*Exercise data*:

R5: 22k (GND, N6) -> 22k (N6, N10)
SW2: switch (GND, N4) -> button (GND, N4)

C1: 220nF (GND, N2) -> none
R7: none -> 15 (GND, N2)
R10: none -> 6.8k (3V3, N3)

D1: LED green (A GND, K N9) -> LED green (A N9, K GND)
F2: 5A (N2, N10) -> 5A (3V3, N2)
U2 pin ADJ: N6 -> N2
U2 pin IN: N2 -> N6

*Problem to solve*: In which lines of the records does the word "none" appear? Copy each of them.

*Response to the exercise*:
C1: 220nF (GND, N2) -> none
R7: none -> 15 (GND, N2)
R10: none -> 6.8k (3V3, N3)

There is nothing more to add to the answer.